-- Work task --
In the material below, find all lines with the string "marron" and copy them.

-- Entries provided --
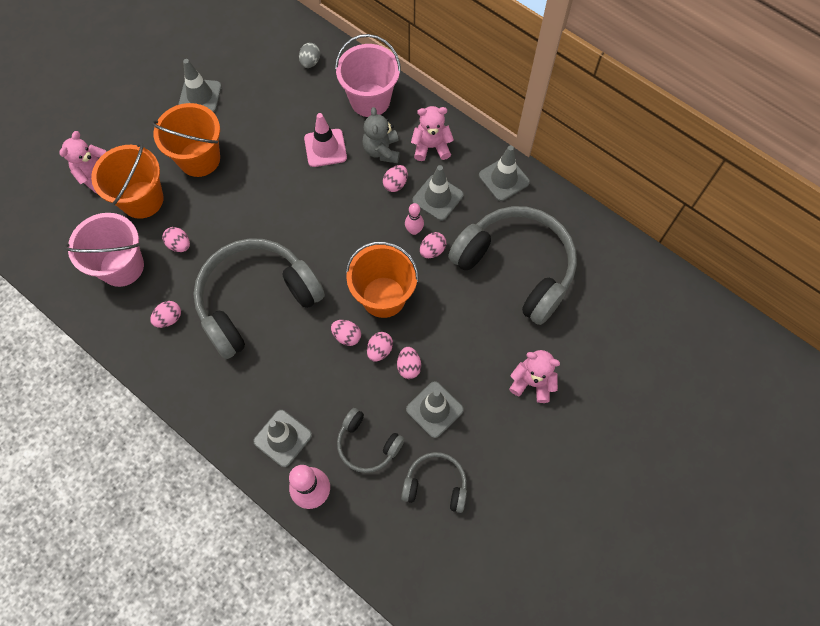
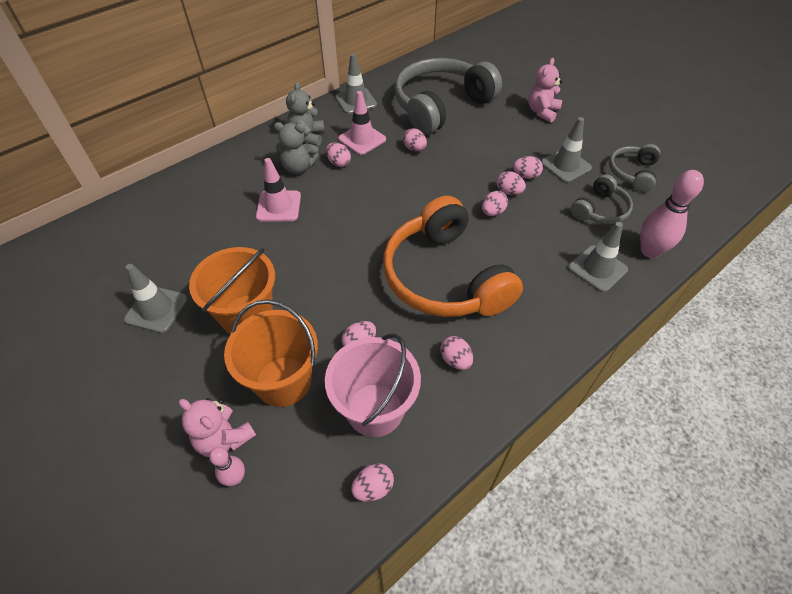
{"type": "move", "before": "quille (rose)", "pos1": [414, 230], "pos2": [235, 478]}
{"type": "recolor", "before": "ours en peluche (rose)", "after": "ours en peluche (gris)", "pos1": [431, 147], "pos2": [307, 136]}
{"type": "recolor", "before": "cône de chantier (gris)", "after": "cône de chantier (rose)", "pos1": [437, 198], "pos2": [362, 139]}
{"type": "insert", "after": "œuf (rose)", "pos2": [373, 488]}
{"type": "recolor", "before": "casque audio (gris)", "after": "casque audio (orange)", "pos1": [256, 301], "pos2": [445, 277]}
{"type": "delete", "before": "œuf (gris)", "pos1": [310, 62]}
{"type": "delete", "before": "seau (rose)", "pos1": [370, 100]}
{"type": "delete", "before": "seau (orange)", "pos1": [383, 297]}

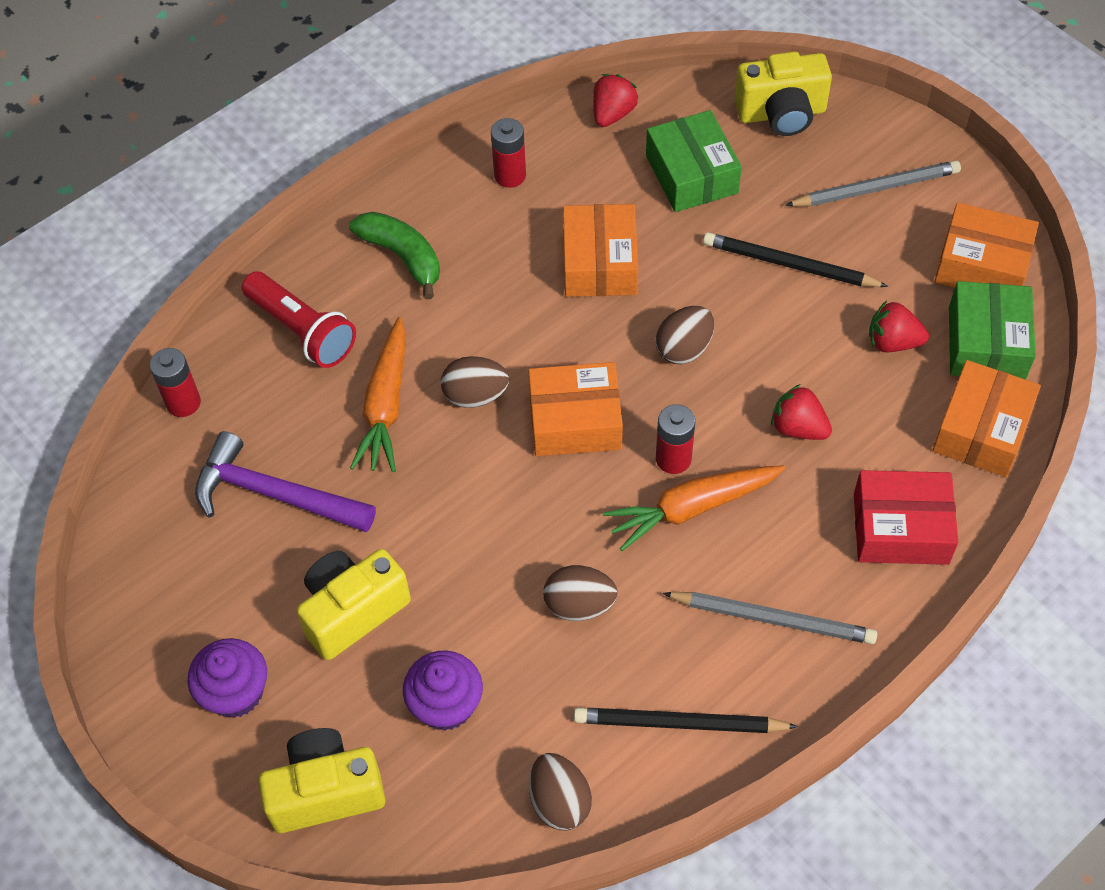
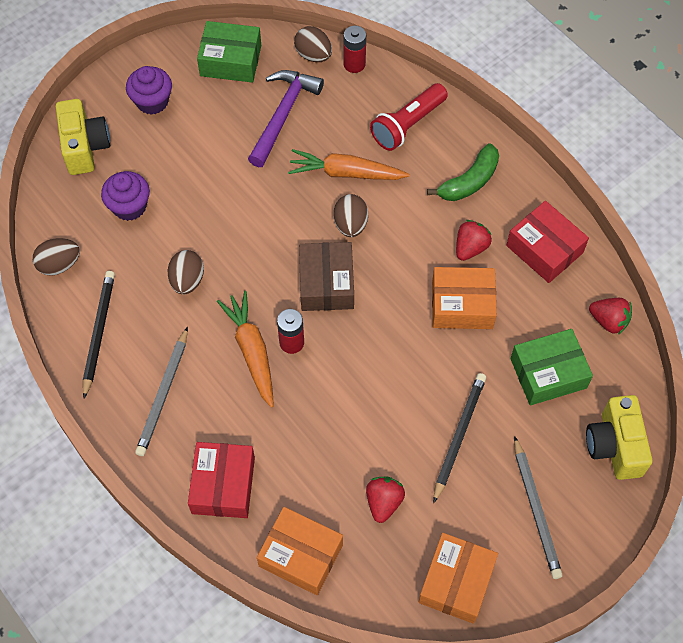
{"type": "move", "before": "boîte (vert)", "pos1": [986, 343], "pos2": [230, 60]}
{"type": "move", "before": "œuf (marron)", "pos1": [684, 349], "pos2": [313, 55]}
{"type": "recolor", "before": "boîte (orange)", "after": "boîte (marron)", "pos1": [575, 421], "pos2": [326, 283]}
{"type": "move", "before": "fraise (rouge)", "pos1": [798, 428], "pos2": [470, 248]}
{"type": "replace", "before": "pile (rouge)", "after": "boîte (rouge)", "pos1": [510, 175], "pos2": [544, 249]}
{"type": "delete", "before": "appareil photo (jaune)", "pos1": [353, 611]}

-- Task result --
{"type": "move", "before": "œuf (marron)", "pos1": [684, 349], "pos2": [313, 55]}
{"type": "recolor", "before": "boîte (orange)", "after": "boîte (marron)", "pos1": [575, 421], "pos2": [326, 283]}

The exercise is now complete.